→ **DATA FOR THIS TASK**

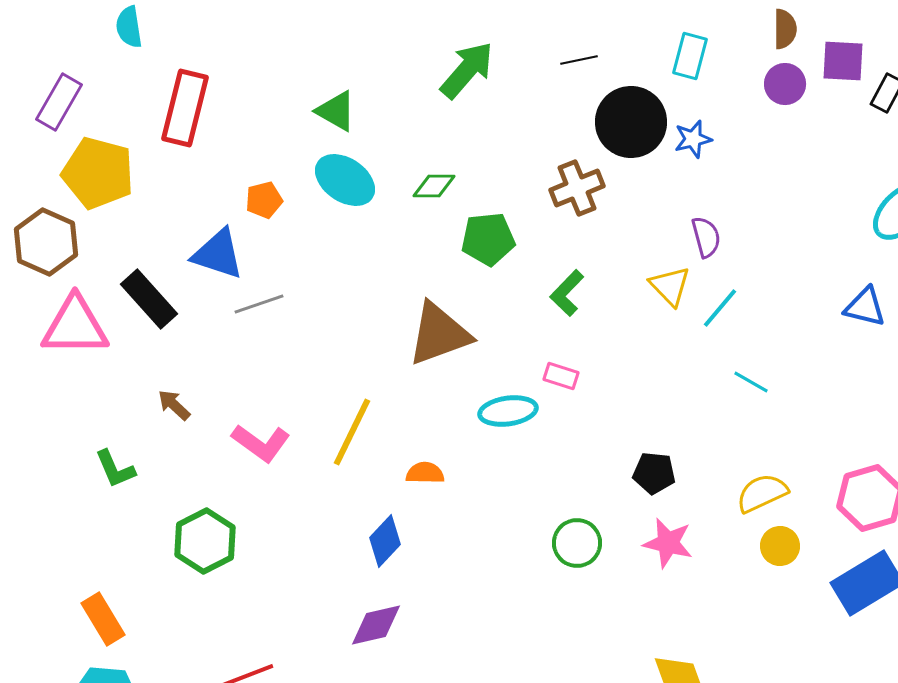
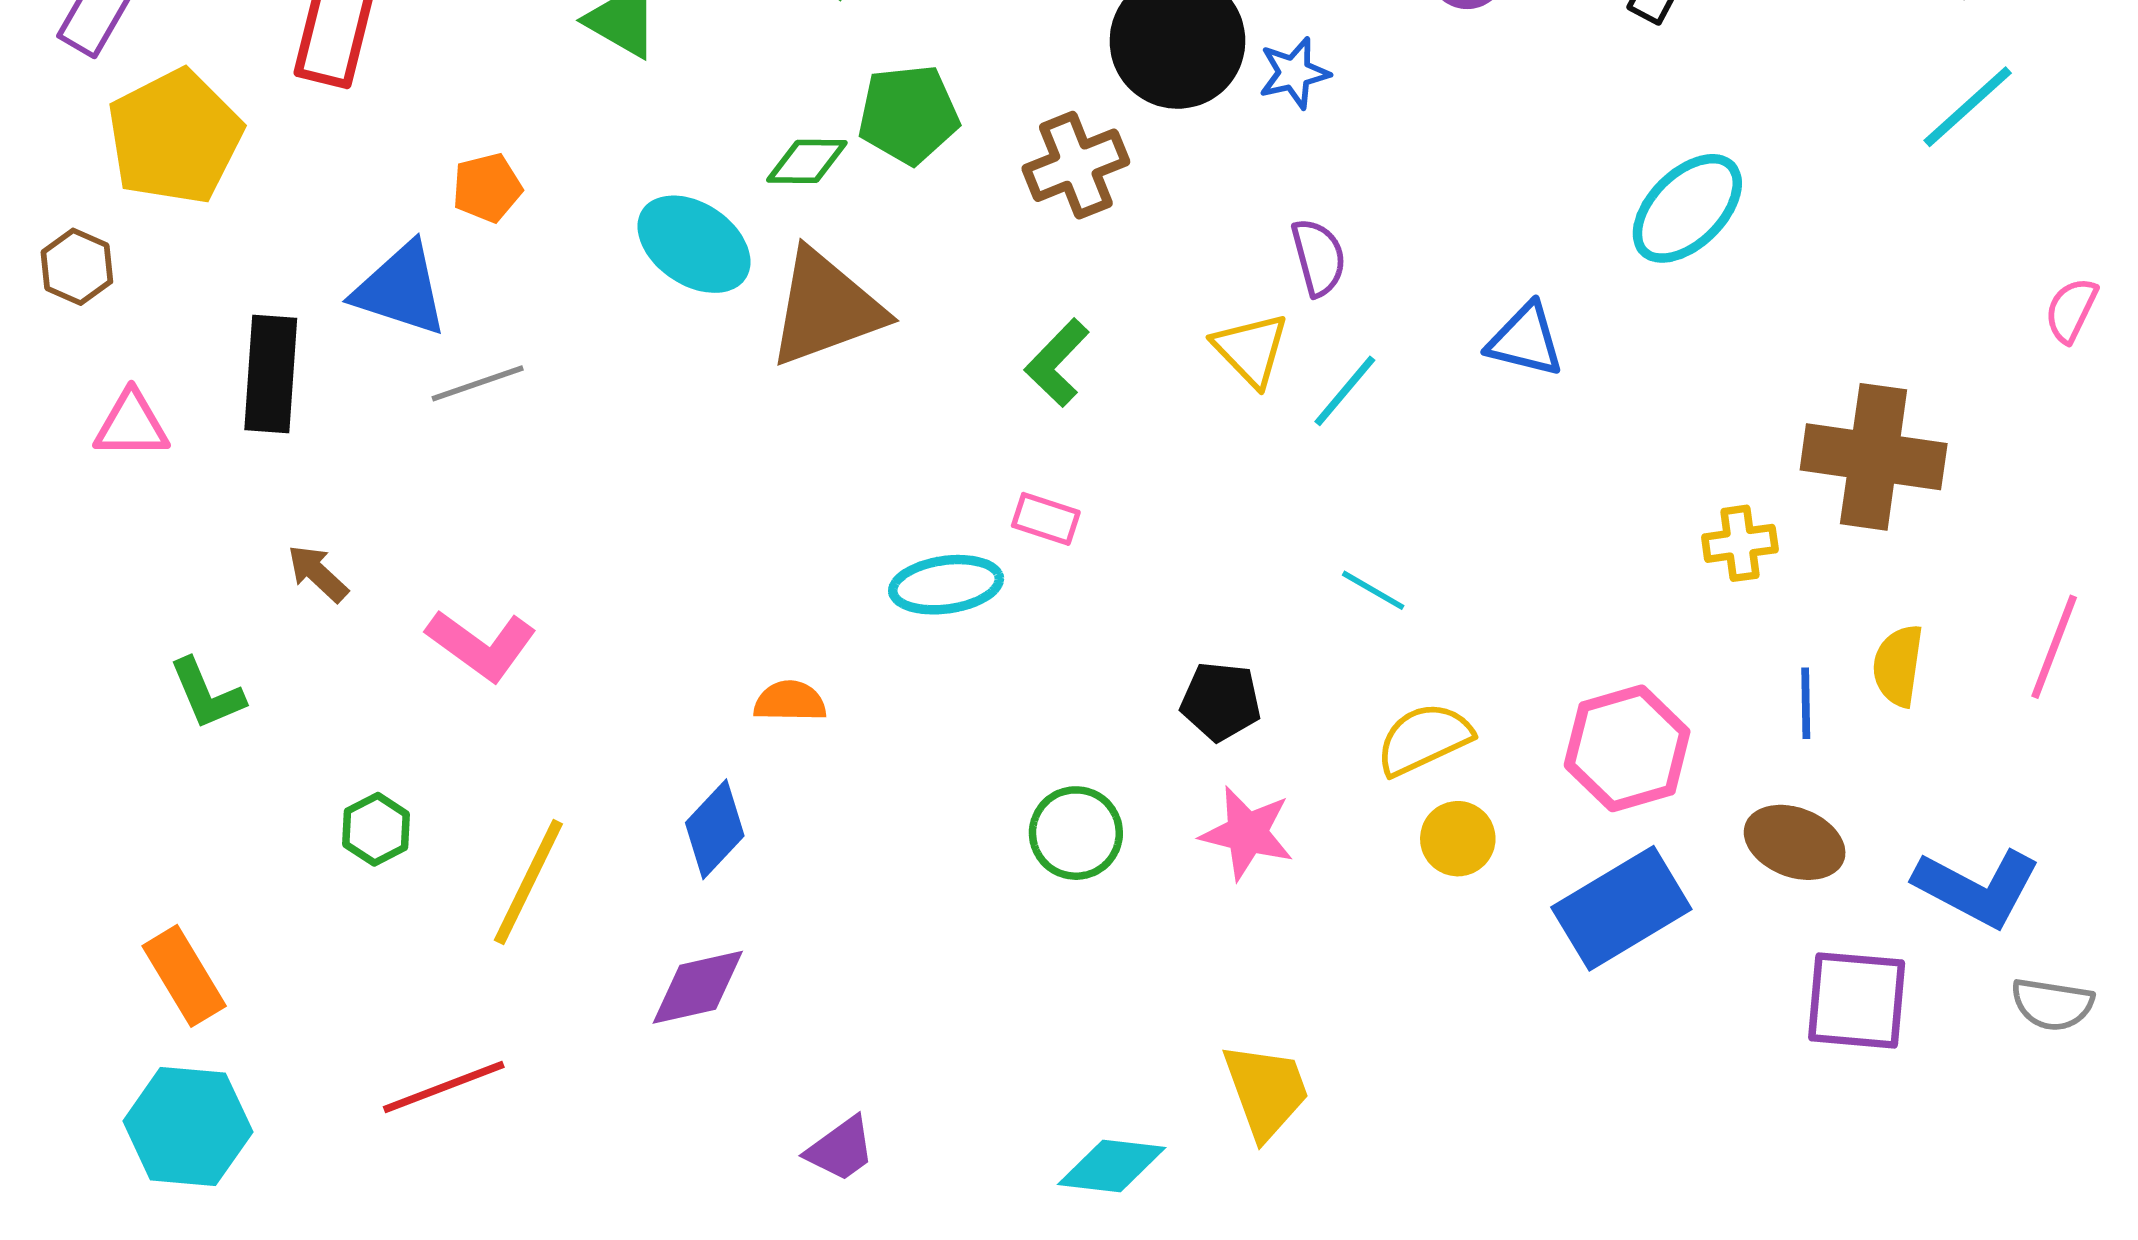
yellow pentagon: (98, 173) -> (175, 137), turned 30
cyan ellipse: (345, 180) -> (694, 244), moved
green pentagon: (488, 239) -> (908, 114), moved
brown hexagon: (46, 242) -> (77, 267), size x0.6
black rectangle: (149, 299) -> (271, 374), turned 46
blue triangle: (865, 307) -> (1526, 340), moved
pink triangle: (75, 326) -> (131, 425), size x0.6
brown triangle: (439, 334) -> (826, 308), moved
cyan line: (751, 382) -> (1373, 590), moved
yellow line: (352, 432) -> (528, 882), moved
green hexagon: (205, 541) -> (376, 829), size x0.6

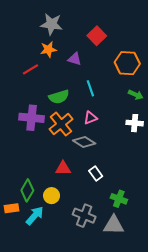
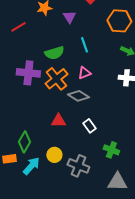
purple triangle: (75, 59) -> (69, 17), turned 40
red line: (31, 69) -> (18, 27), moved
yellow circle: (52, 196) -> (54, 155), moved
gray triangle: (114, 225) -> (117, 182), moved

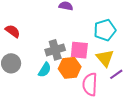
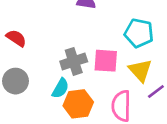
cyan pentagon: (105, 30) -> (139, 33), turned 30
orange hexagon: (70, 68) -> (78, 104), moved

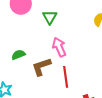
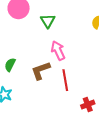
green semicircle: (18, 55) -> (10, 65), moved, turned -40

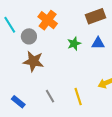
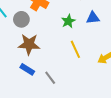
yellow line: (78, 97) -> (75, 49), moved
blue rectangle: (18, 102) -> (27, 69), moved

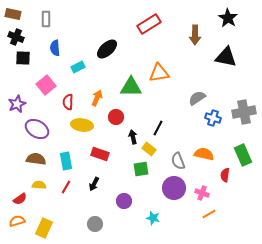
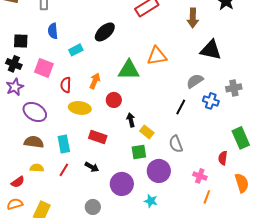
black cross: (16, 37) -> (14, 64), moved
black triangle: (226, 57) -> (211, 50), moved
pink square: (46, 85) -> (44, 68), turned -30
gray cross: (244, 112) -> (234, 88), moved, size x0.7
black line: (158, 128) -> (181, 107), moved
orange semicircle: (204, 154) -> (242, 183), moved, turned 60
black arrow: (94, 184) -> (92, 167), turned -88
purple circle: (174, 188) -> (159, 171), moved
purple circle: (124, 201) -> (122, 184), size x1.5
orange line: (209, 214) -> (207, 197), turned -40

→ **WHAT TO PRODUCE**
Please go through the material and return each line where the word "yellow" appears.

→ **EXPECTED OUTPUT**
yellow pentagon: (98, 173) -> (175, 137), turned 30
yellow line: (352, 432) -> (528, 882), moved
yellow circle: (52, 196) -> (54, 155), moved
yellow line: (78, 97) -> (75, 49), moved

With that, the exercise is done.